▶ **PROBLEM DETAILS**
Where in the records does the word "shifted" appear? Copy each line that holds it.

DATA FOR THIS TASK section start

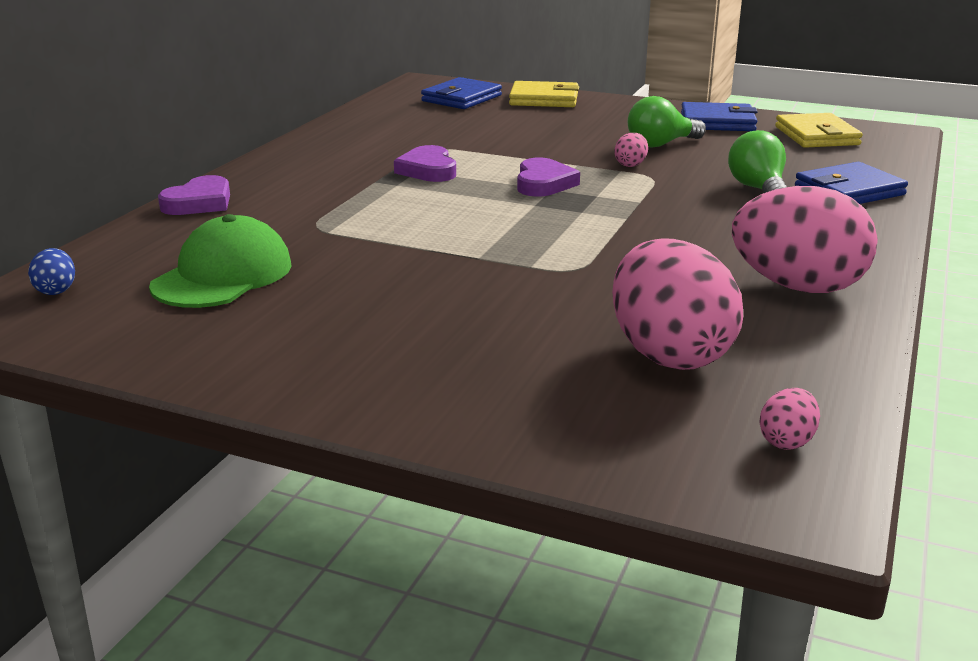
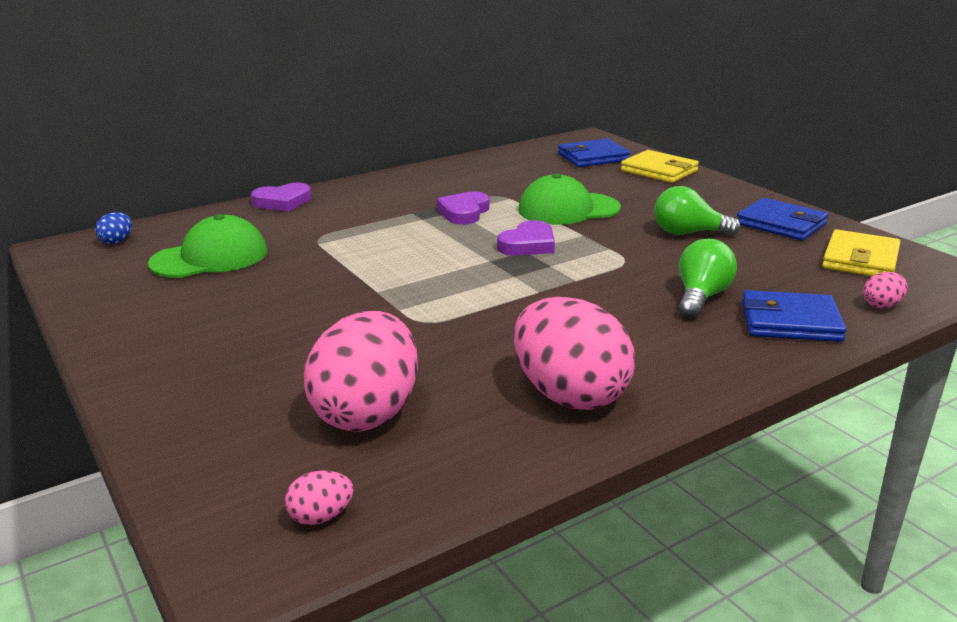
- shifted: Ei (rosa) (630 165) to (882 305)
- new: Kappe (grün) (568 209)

DATA FOR THIS TASK section end
DATA FOR THIS TASK section start

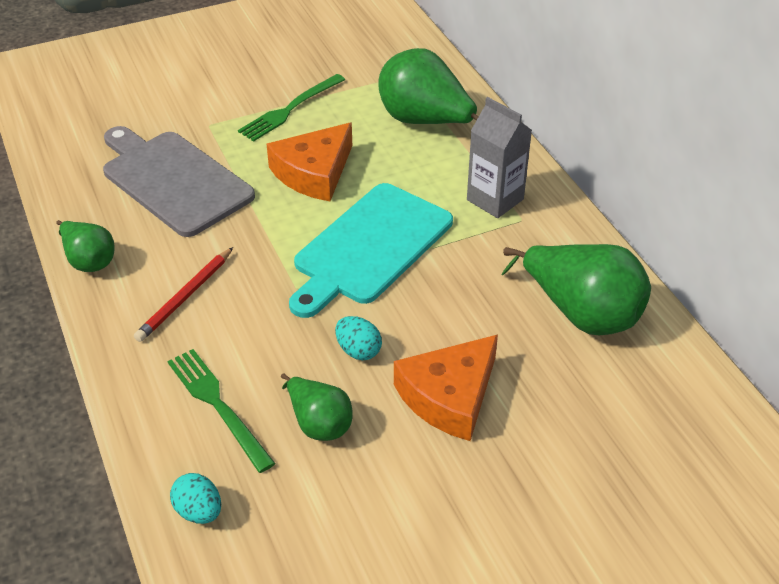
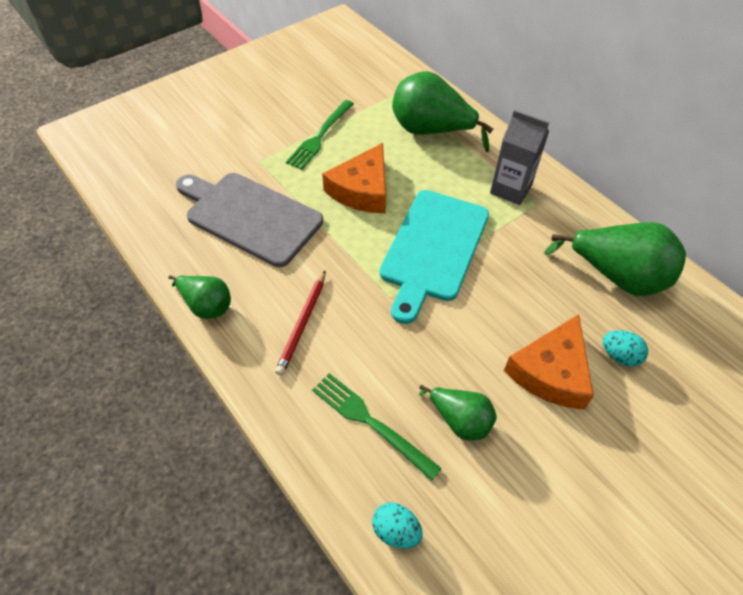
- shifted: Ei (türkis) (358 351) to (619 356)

DATA FOR THIS TASK section end

▶ **SOLUTION**
- shifted: Ei (rosa) (630 165) to (882 305)
- shifted: Ei (türkis) (358 351) to (619 356)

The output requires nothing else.